**Excerpts from a dataset:**
###

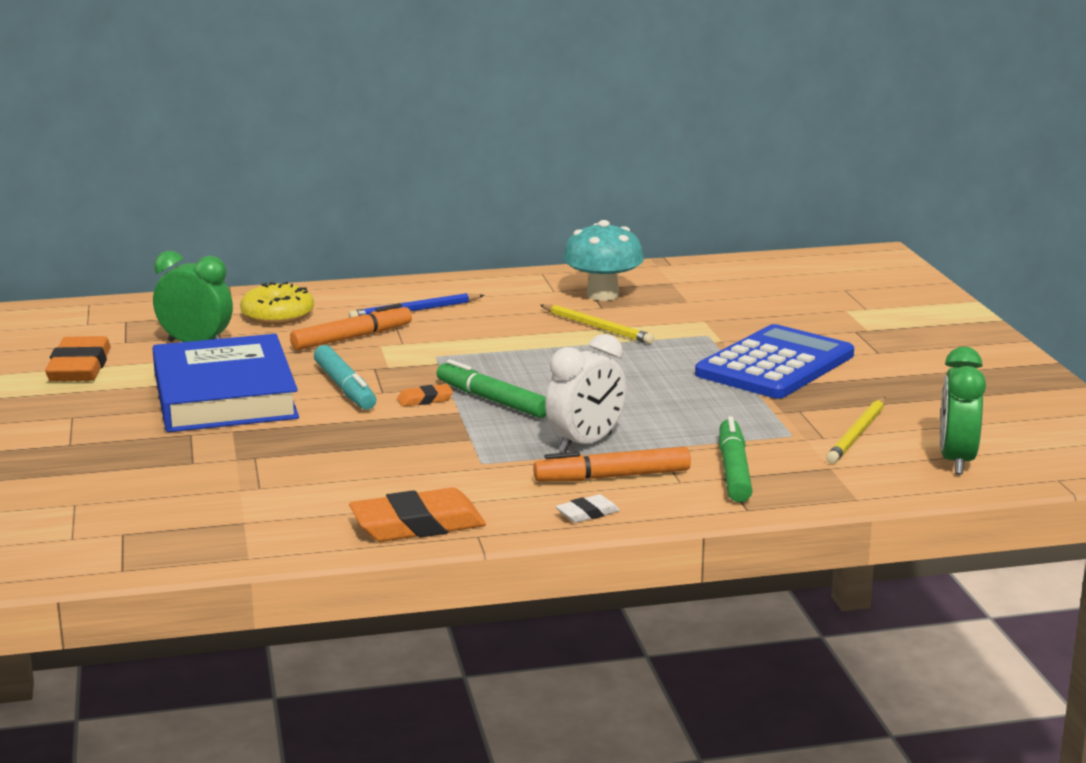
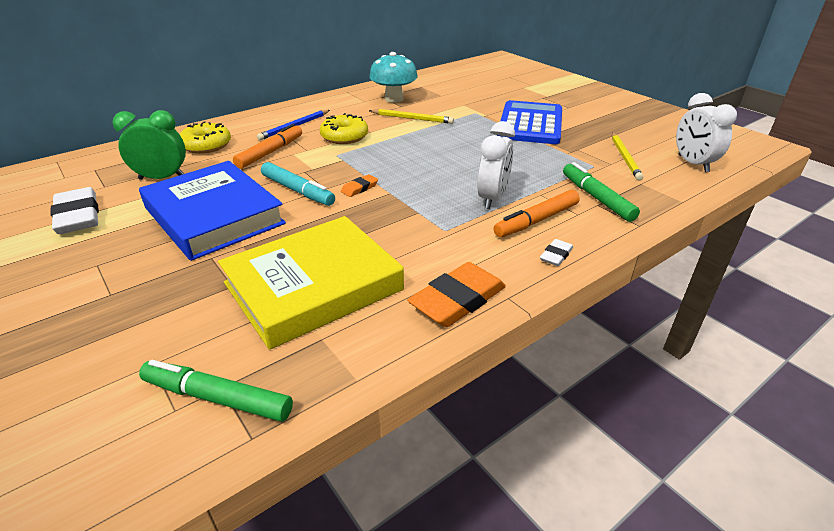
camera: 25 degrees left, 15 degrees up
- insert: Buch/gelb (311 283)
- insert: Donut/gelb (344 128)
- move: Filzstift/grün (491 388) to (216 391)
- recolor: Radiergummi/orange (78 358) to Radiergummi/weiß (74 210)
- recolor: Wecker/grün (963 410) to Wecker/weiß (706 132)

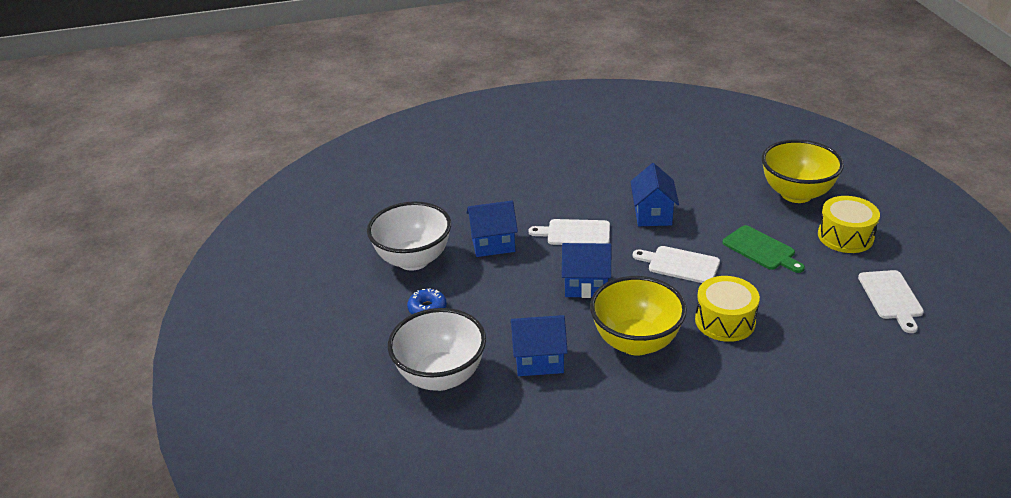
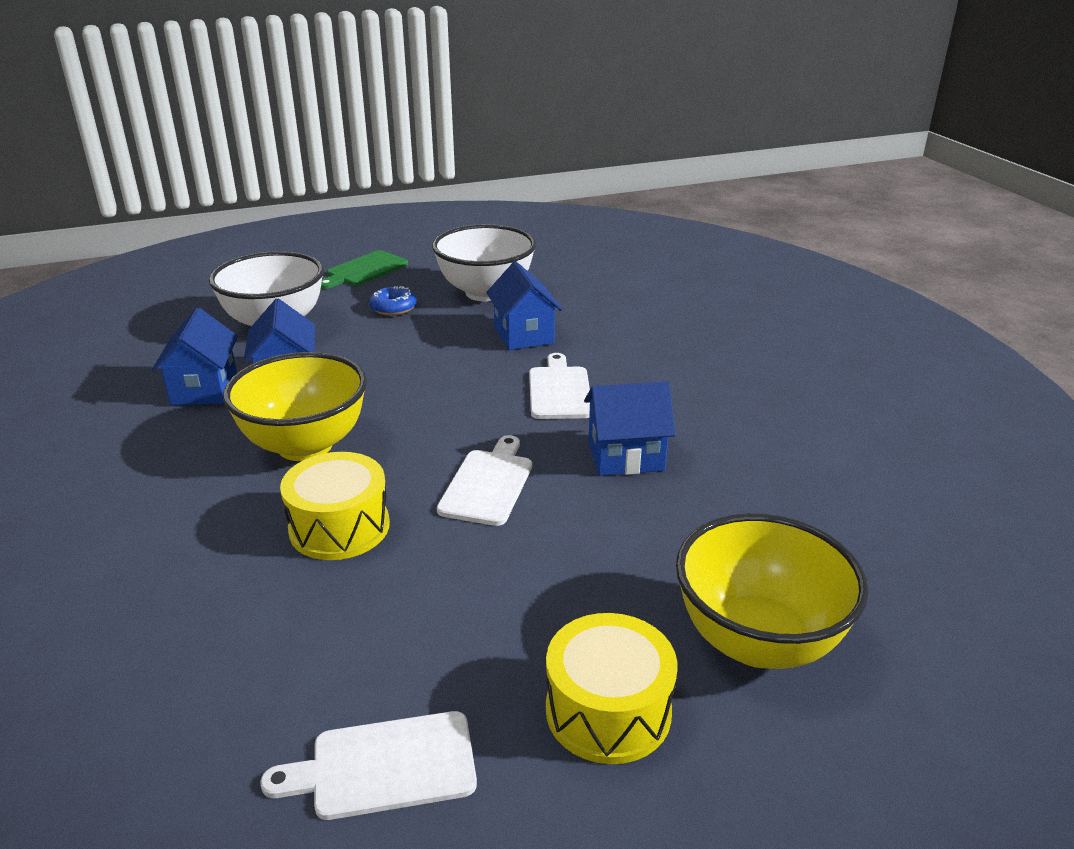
camera: 80 degrees right, 5 degrees down
- move: Haus/blau (586 270) to (195 356)
- move: Schneidebrett/grün (763 249) to (364 269)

###

**REQUIREMENT:**
Where the line containing "- recolor: Radiergummi/orange" appears in the data above, begin there and output every line through the last, exactly and without pictures.

**SOLUTION TO THE PROBLEM:**
- recolor: Radiergummi/orange (78 358) to Radiergummi/weiß (74 210)
- recolor: Wecker/grün (963 410) to Wecker/weiß (706 132)

camera: 80 degrees right, 5 degrees down
- move: Haus/blau (586 270) to (195 356)
- move: Schneidebrett/grün (763 249) to (364 269)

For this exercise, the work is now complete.